■ Aim of the exercise
Word for word, give the records again, dropping any picture they hold.

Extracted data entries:
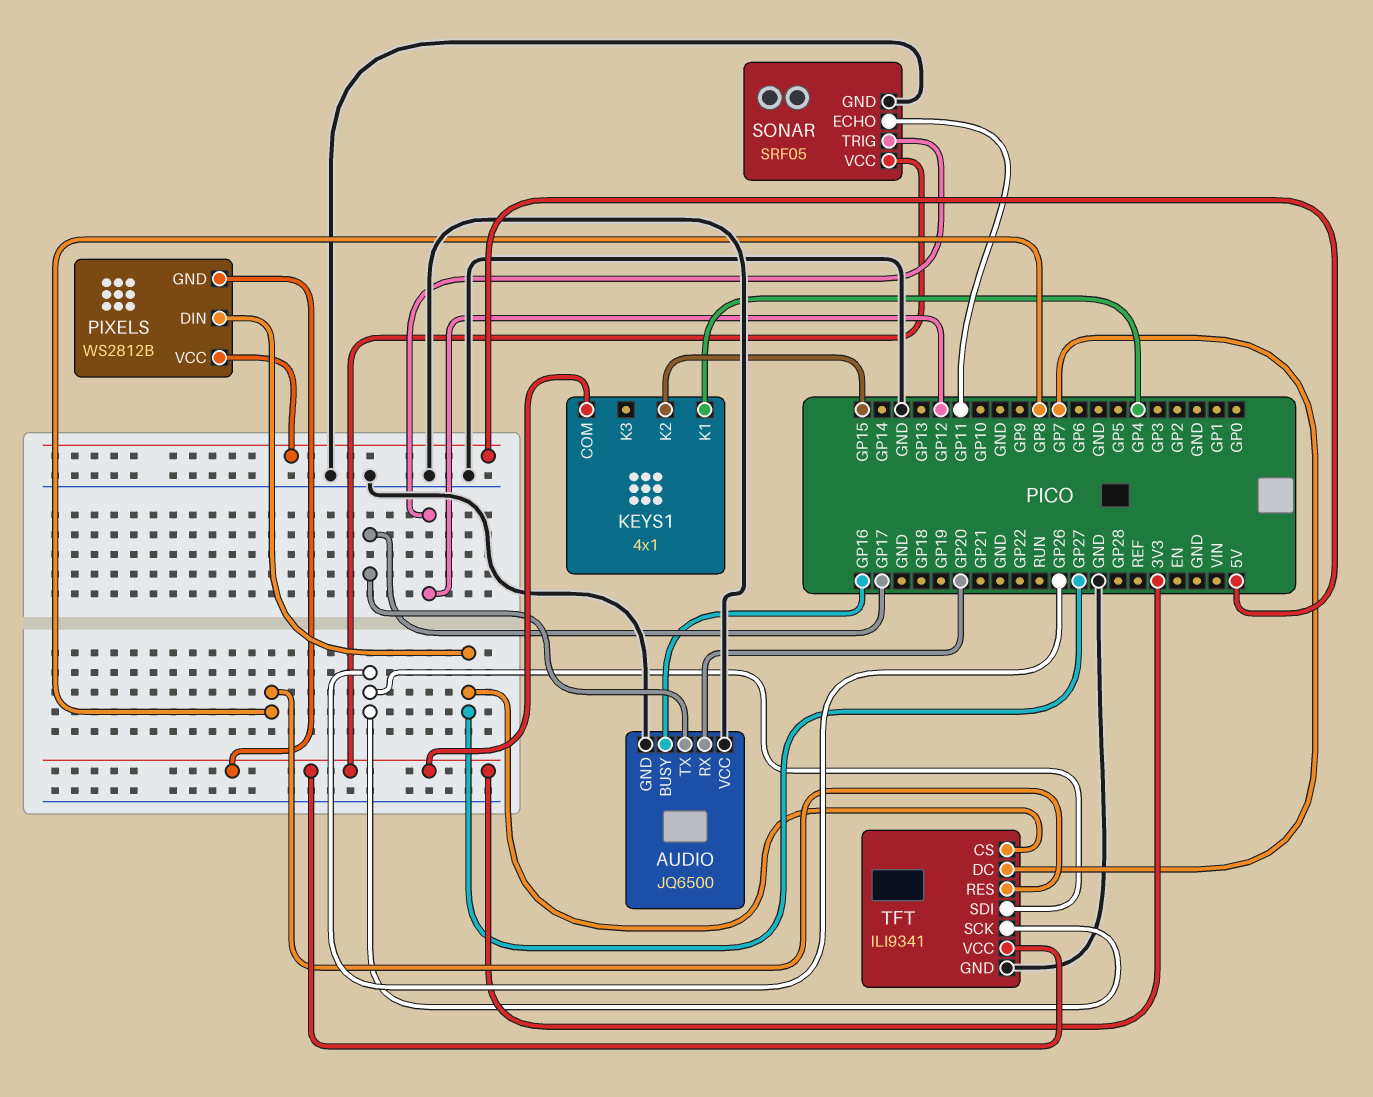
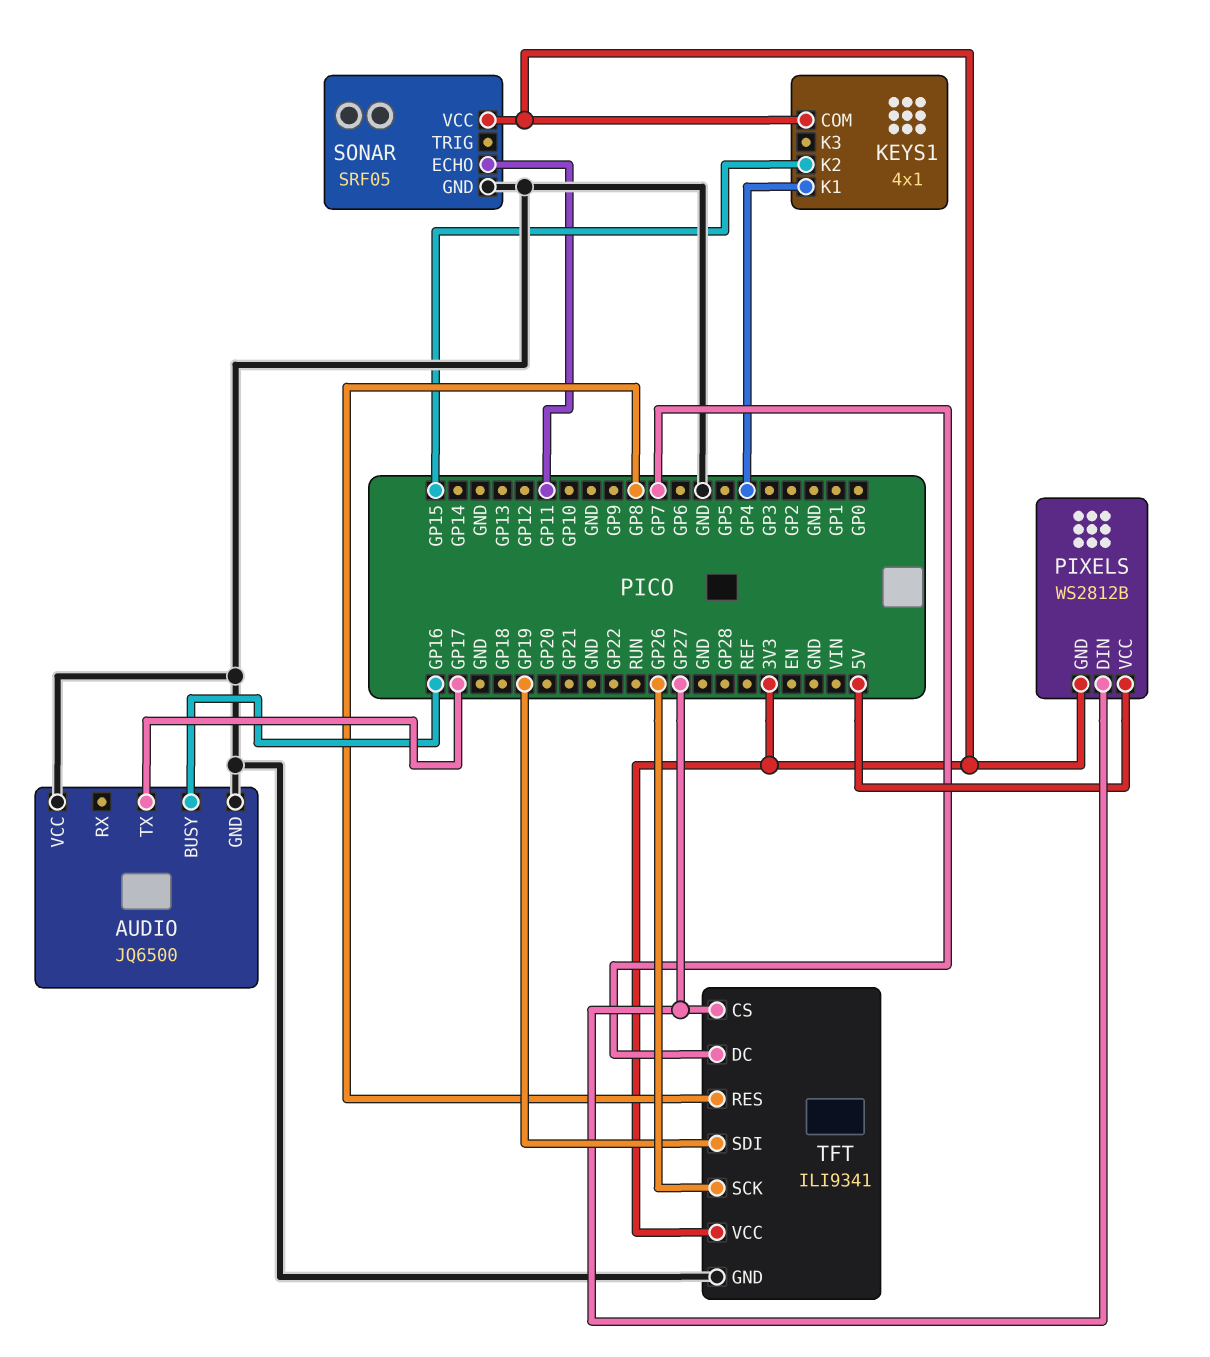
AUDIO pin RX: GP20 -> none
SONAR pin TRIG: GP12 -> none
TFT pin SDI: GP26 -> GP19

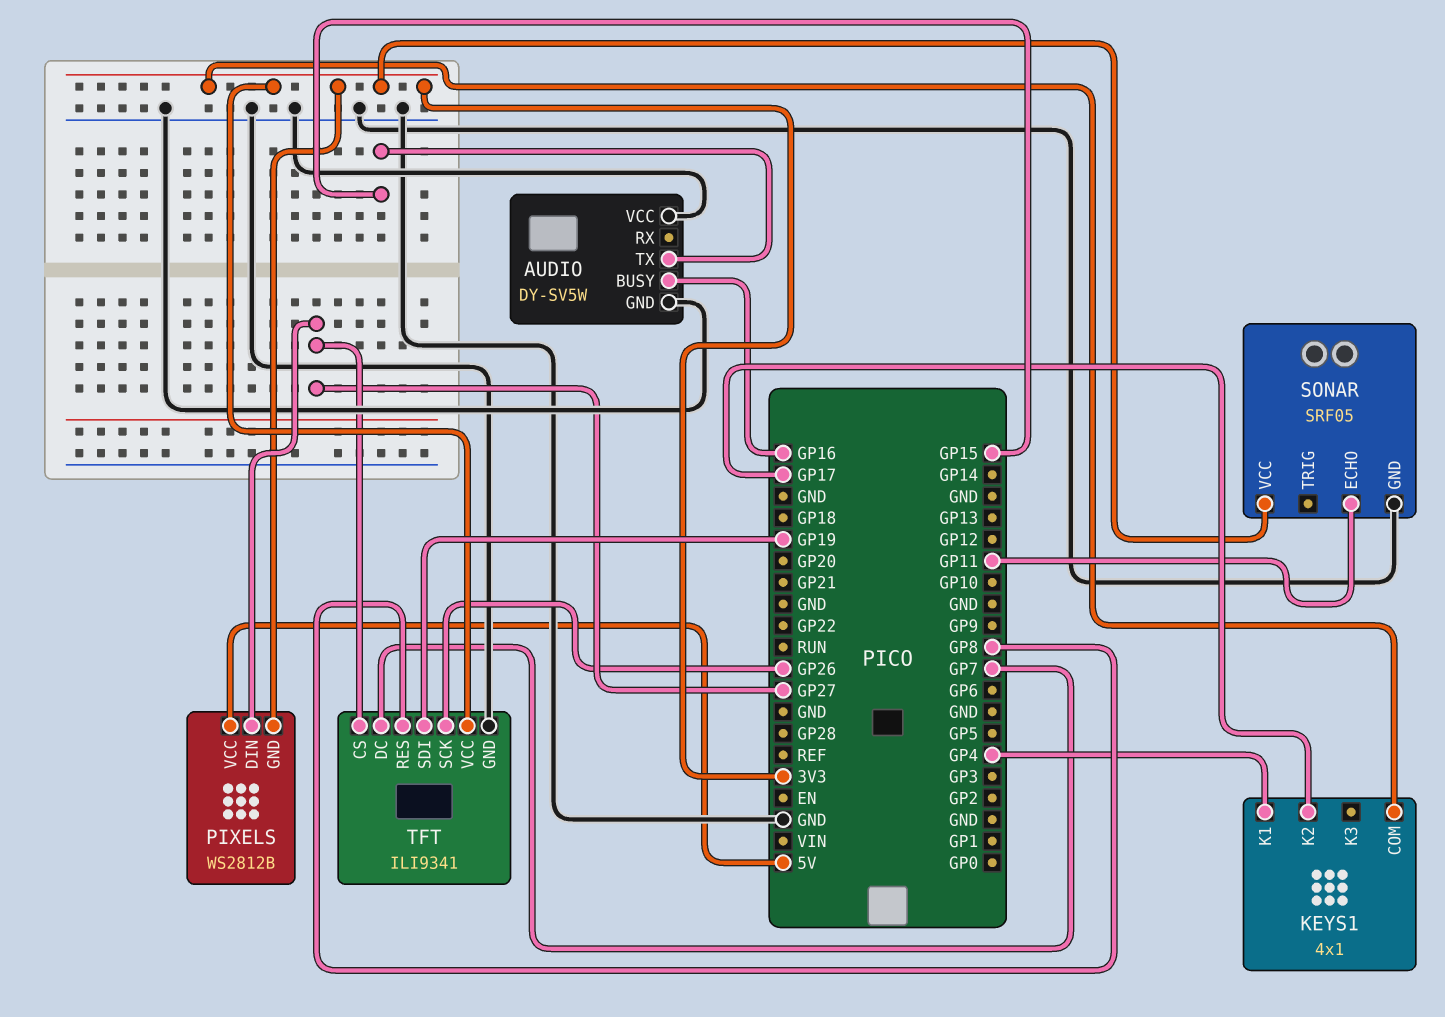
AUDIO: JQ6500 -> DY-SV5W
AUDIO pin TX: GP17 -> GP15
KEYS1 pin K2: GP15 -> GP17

■ Solution to this task
AUDIO pin RX: GP20 -> none
SONAR pin TRIG: GP12 -> none
TFT pin SDI: GP26 -> GP19

AUDIO: JQ6500 -> DY-SV5W
AUDIO pin TX: GP17 -> GP15
KEYS1 pin K2: GP15 -> GP17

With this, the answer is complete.